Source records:
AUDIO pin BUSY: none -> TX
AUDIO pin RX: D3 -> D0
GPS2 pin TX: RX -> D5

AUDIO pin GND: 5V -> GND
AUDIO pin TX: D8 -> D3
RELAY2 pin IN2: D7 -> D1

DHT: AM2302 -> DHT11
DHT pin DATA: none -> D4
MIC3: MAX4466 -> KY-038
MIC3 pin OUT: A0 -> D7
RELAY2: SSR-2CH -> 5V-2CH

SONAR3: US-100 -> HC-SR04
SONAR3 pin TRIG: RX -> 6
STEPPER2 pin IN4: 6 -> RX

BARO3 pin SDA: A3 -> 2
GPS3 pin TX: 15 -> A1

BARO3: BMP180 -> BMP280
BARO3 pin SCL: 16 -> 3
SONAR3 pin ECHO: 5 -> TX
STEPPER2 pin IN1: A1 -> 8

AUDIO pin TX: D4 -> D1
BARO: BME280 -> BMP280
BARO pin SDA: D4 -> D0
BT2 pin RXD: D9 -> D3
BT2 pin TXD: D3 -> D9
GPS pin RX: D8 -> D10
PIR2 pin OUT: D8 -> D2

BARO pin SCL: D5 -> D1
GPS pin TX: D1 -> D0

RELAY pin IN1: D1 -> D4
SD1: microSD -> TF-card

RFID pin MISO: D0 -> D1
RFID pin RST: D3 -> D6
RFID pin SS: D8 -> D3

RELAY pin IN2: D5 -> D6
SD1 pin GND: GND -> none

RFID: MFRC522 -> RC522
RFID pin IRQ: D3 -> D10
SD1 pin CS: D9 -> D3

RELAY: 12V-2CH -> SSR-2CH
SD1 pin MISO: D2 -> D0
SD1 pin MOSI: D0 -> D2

• **REQUIREMENT**
Could you copy every record above exactly as it appears?

• **ANSWER BELOW**
AUDIO pin BUSY: none -> TX
AUDIO pin RX: D3 -> D0
GPS2 pin TX: RX -> D5

AUDIO pin GND: 5V -> GND
AUDIO pin TX: D8 -> D3
RELAY2 pin IN2: D7 -> D1

DHT: AM2302 -> DHT11
DHT pin DATA: none -> D4
MIC3: MAX4466 -> KY-038
MIC3 pin OUT: A0 -> D7
RELAY2: SSR-2CH -> 5V-2CH

SONAR3: US-100 -> HC-SR04
SONAR3 pin TRIG: RX -> 6
STEPPER2 pin IN4: 6 -> RX

BARO3 pin SDA: A3 -> 2
GPS3 pin TX: 15 -> A1

BARO3: BMP180 -> BMP280
BARO3 pin SCL: 16 -> 3
SONAR3 pin ECHO: 5 -> TX
STEPPER2 pin IN1: A1 -> 8

AUDIO pin TX: D4 -> D1
BARO: BME280 -> BMP280
BARO pin SDA: D4 -> D0
BT2 pin RXD: D9 -> D3
BT2 pin TXD: D3 -> D9
GPS pin RX: D8 -> D10
PIR2 pin OUT: D8 -> D2

BARO pin SCL: D5 -> D1
GPS pin TX: D1 -> D0

RELAY pin IN1: D1 -> D4
SD1: microSD -> TF-card

RFID pin MISO: D0 -> D1
RFID pin RST: D3 -> D6
RFID pin SS: D8 -> D3

RELAY pin IN2: D5 -> D6
SD1 pin GND: GND -> none

RFID: MFRC522 -> RC522
RFID pin IRQ: D3 -> D10
SD1 pin CS: D9 -> D3

RELAY: 12V-2CH -> SSR-2CH
SD1 pin MISO: D2 -> D0
SD1 pin MOSI: D0 -> D2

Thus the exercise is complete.